Aim of the task:
Your copy of the data should match it exactly, leaving out only the pictures.

[Structured diff data]
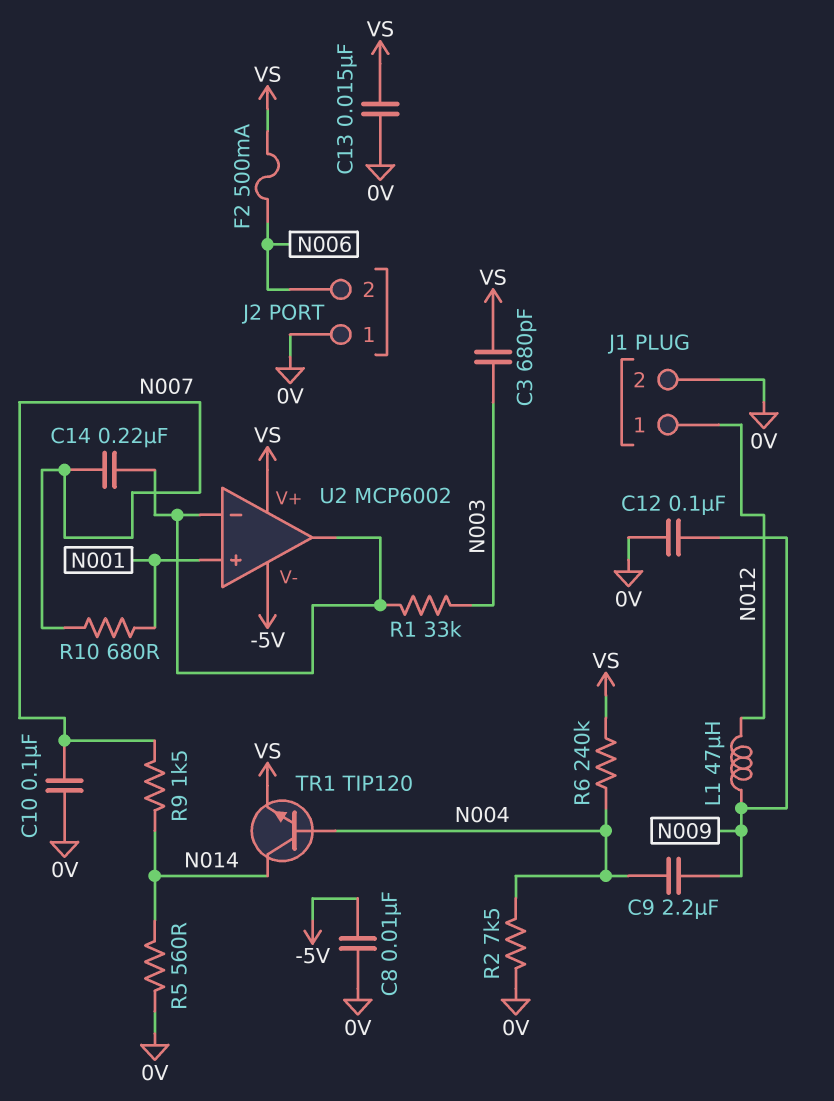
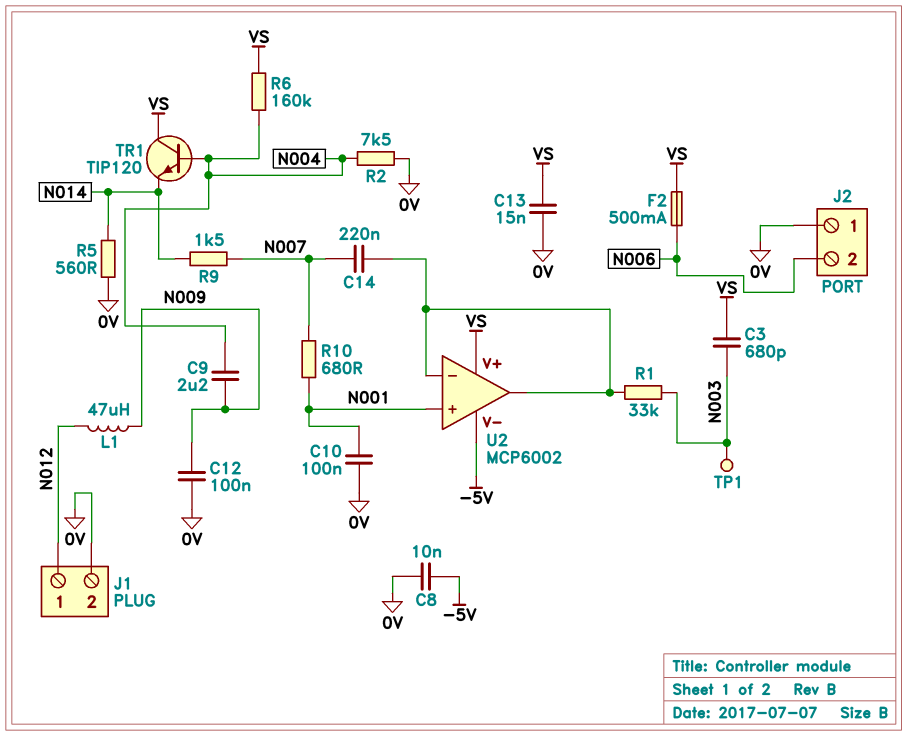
C10: 100nF (0V, N007) -> 100nF (0V, N001)
R6: 240k (N004, VS) -> 160k (N004, VS)
TP1: none -> test point (N003)
TR1: NPN TIP120 (B N004, C N014, E VS) -> NPN TIP120 (B N004, C VS, E N014)

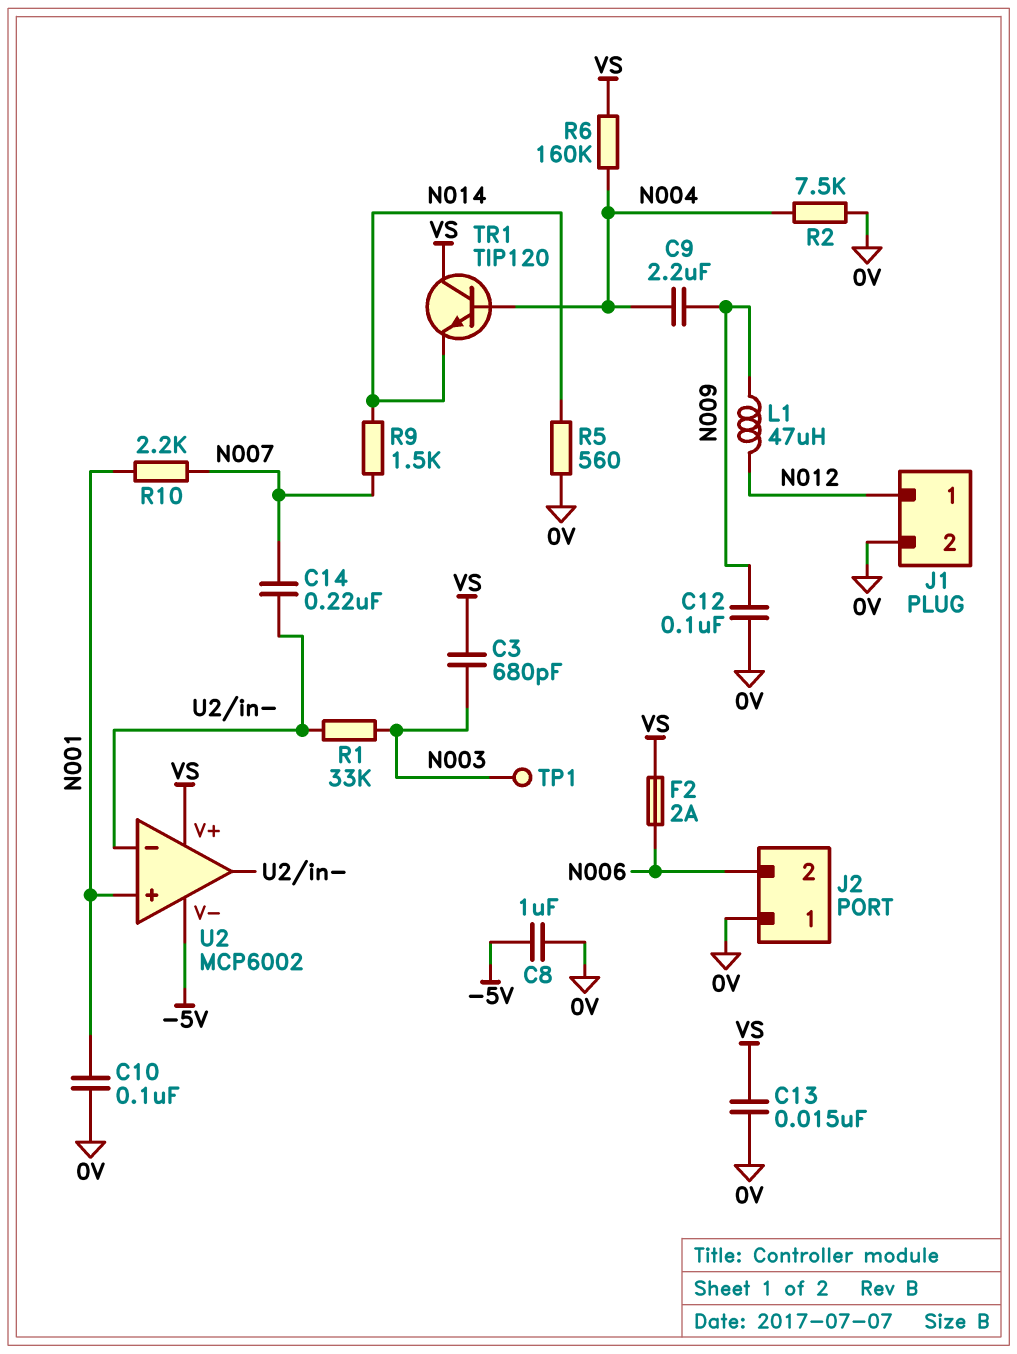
C8: 10nF (-5V, 0V) -> 1uF (-5V, 0V)
F2: 500mA (N006, VS) -> 2A (N006, VS)
R10: 680 (N001, N007) -> 2.2k (N001, N007)

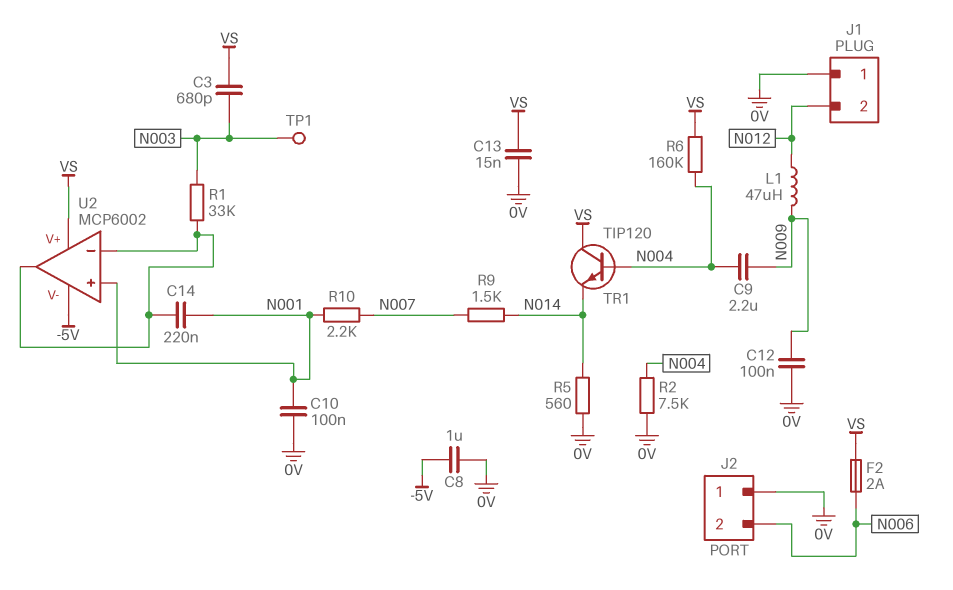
C14: 220nF (N007, U2/in-) -> 220nF (N001, U2/in-)
J1 pin 1: N012 -> 0V
J1 pin 2: 0V -> N012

Reply to the exercise:
C10: 100nF (0V, N007) -> 100nF (0V, N001)
R6: 240k (N004, VS) -> 160k (N004, VS)
TP1: none -> test point (N003)
TR1: NPN TIP120 (B N004, C N014, E VS) -> NPN TIP120 (B N004, C VS, E N014)

C8: 10nF (-5V, 0V) -> 1uF (-5V, 0V)
F2: 500mA (N006, VS) -> 2A (N006, VS)
R10: 680 (N001, N007) -> 2.2k (N001, N007)

C14: 220nF (N007, U2/in-) -> 220nF (N001, U2/in-)
J1 pin 1: N012 -> 0V
J1 pin 2: 0V -> N012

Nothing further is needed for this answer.